> Problem description: From the listing below, copy each line that contains the word "KEYS".

> Material for the task:
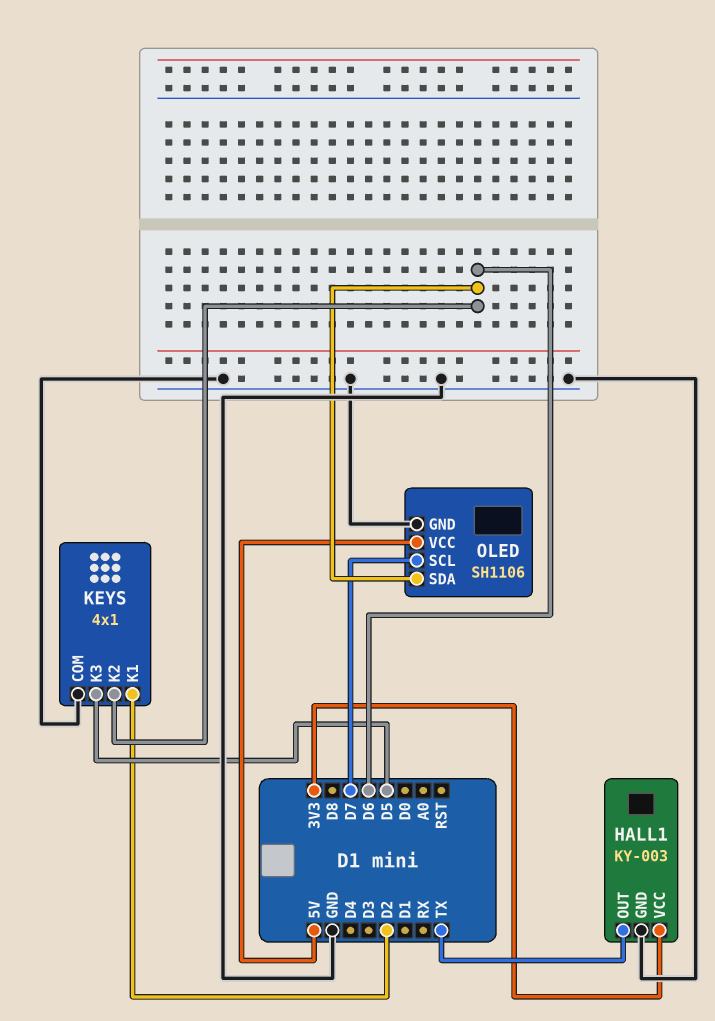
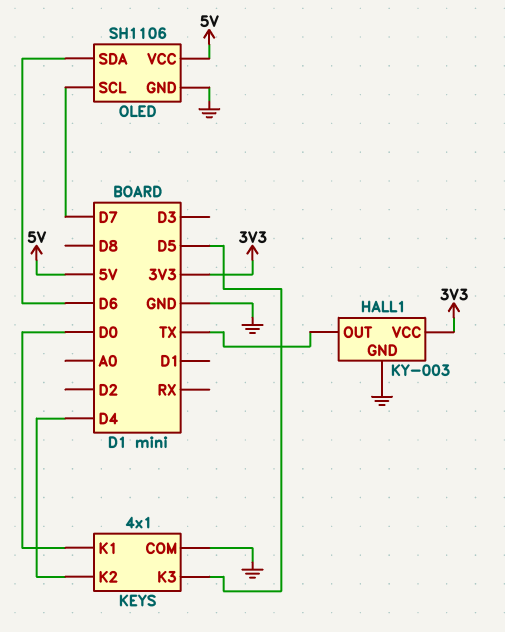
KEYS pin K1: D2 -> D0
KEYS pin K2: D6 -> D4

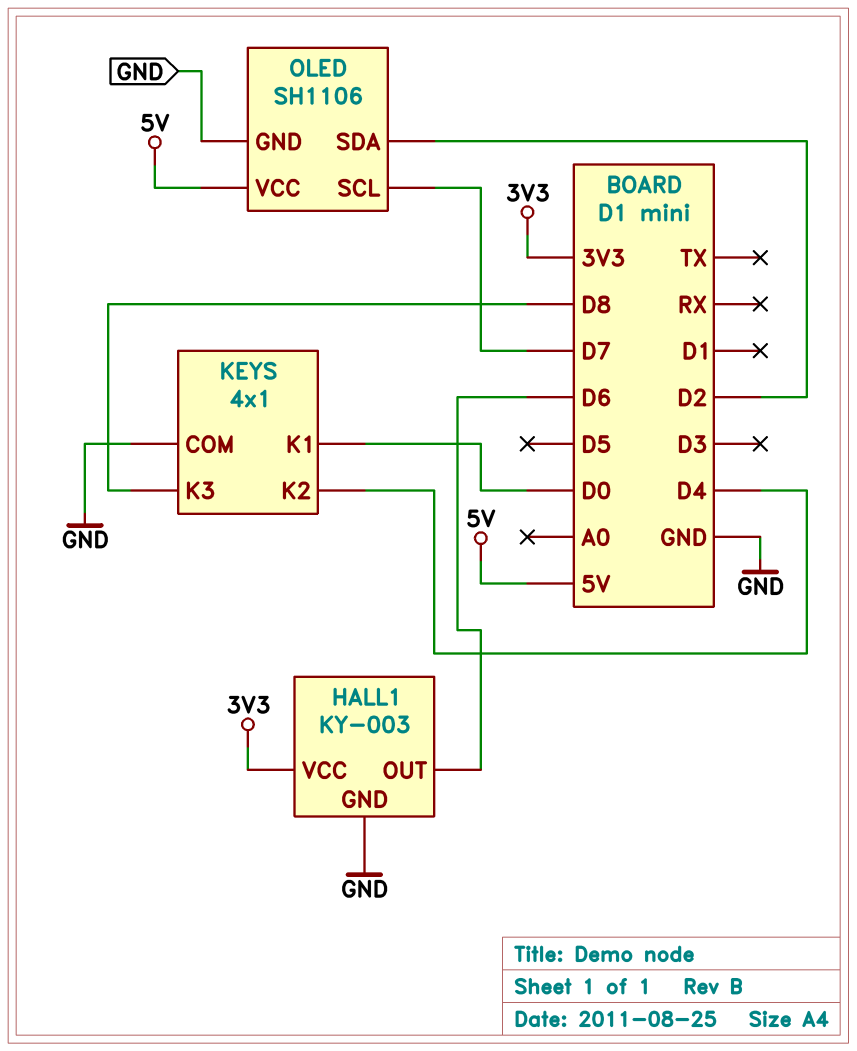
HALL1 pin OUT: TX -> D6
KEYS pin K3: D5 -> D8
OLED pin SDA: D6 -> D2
...
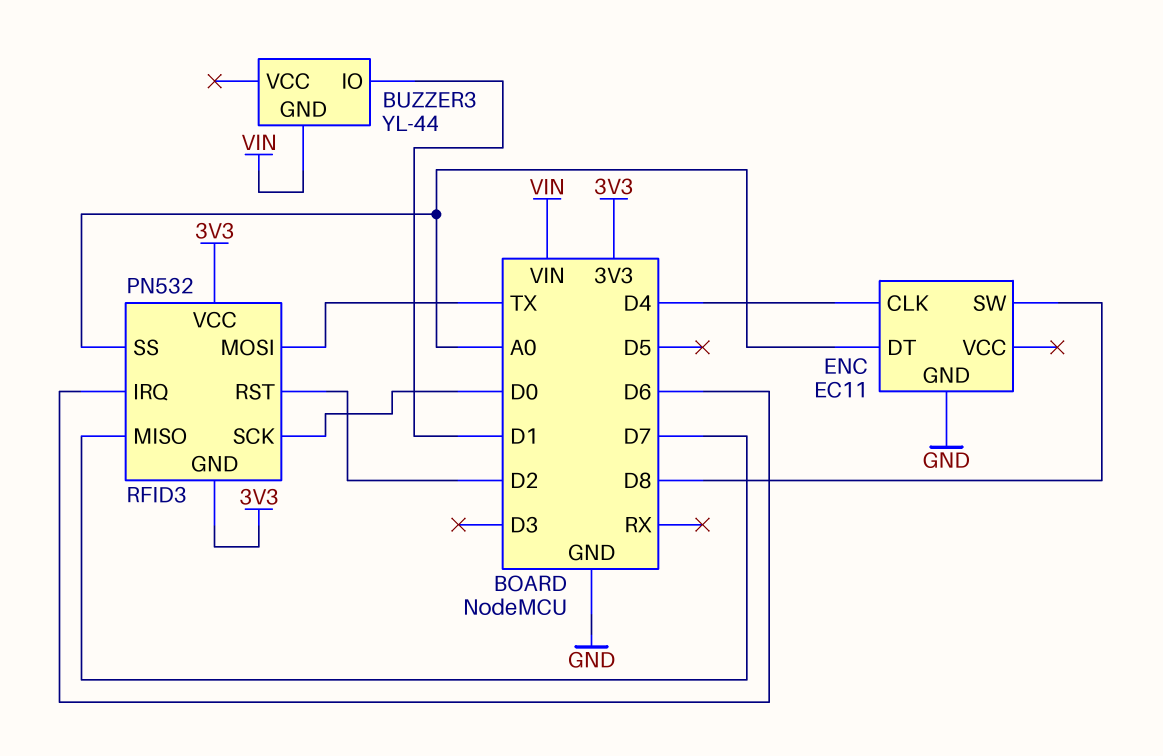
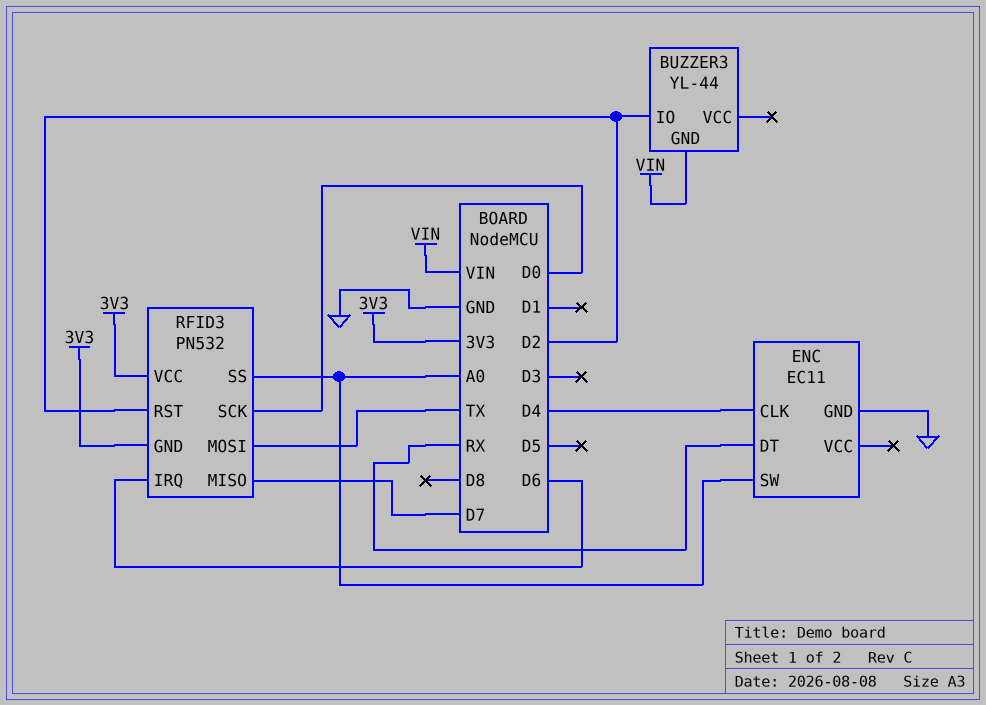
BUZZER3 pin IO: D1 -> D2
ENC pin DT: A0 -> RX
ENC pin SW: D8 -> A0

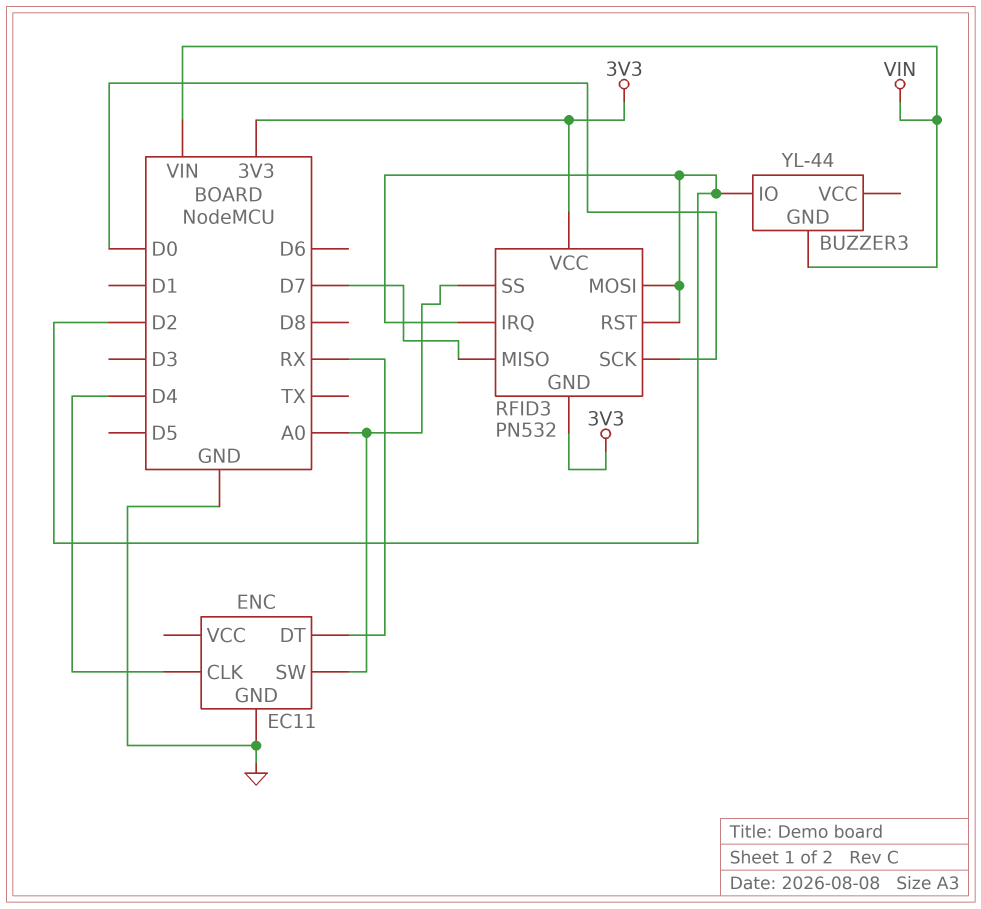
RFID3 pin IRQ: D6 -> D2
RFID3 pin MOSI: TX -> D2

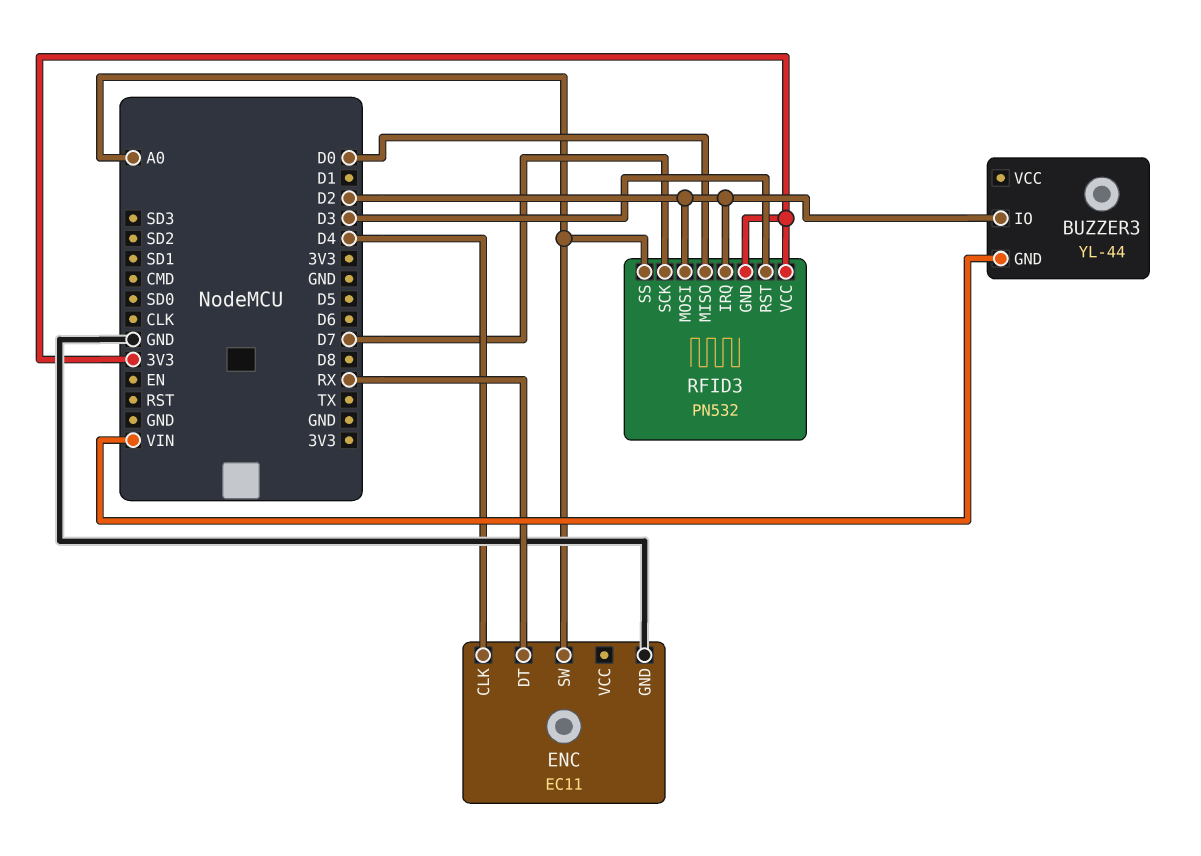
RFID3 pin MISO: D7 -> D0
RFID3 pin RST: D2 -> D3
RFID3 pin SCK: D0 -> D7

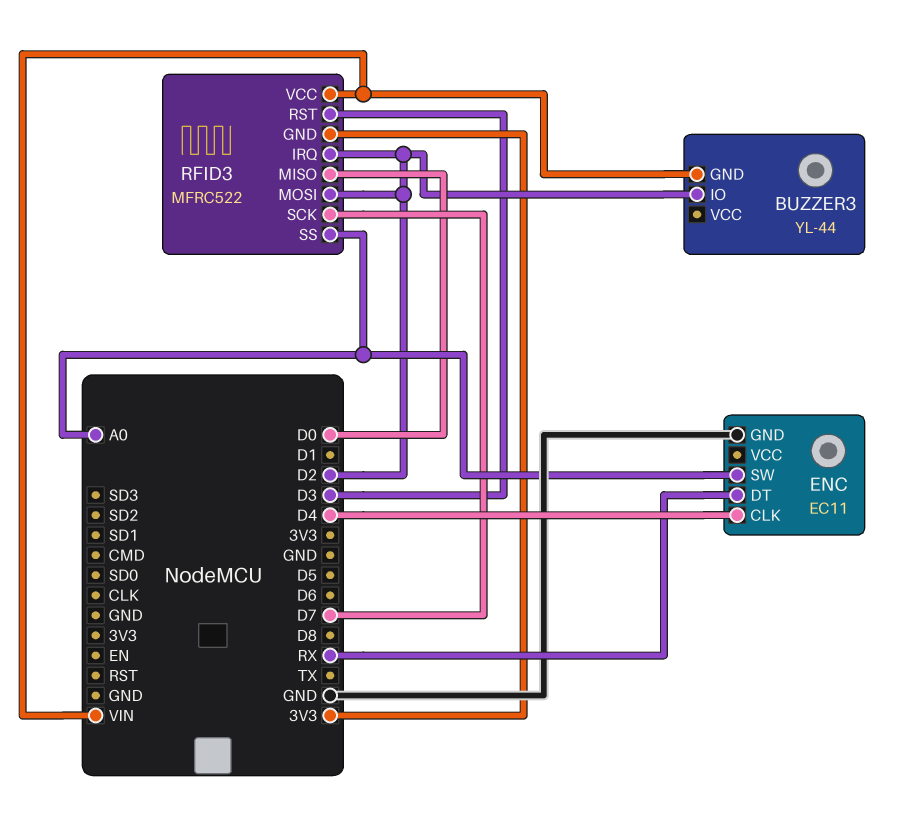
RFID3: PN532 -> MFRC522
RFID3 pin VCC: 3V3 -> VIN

> The completed task:
KEYS pin K1: D2 -> D0
KEYS pin K2: D6 -> D4
KEYS pin K3: D5 -> D8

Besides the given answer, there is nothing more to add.